*** Begin section ***
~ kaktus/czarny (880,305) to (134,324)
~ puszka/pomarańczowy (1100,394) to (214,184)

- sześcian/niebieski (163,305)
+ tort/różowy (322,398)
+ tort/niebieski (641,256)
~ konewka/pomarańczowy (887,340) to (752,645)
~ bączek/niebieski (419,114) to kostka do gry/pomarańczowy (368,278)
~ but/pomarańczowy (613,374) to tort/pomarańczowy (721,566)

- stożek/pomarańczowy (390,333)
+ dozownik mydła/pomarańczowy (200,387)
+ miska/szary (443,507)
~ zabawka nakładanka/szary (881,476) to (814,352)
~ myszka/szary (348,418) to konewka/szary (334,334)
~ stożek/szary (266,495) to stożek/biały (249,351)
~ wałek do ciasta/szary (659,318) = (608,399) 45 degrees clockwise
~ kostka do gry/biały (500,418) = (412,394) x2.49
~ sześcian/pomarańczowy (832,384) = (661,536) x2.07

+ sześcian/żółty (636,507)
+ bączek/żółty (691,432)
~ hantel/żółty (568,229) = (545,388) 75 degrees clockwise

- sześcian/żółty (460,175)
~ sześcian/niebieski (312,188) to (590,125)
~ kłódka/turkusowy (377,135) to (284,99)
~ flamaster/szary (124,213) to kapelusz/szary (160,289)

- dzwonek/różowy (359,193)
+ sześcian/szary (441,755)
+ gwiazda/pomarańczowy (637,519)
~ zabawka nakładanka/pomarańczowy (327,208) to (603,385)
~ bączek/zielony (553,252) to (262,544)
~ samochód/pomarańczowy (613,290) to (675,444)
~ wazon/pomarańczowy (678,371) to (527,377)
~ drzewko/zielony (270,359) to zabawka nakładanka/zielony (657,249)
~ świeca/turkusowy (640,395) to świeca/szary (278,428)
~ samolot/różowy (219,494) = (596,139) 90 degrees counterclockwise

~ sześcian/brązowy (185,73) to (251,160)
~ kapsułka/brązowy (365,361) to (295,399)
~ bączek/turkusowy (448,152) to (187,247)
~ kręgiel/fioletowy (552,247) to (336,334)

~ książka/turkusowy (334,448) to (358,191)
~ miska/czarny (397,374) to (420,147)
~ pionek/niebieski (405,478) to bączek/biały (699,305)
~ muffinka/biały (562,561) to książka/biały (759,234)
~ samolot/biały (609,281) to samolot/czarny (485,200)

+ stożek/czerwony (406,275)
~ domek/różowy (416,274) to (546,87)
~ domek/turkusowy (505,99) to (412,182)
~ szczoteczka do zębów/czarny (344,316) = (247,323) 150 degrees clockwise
*** End section ***
• INSTRUCTIONS FOR THE TASK:
Your task is to copy each line from the material above that includes the word "zielony".

• EXERCISE RESPONSE:
~ bączek/zielony (553,252) to (262,544)
~ drzewko/zielony (270,359) to zabawka nakładanka/zielony (657,249)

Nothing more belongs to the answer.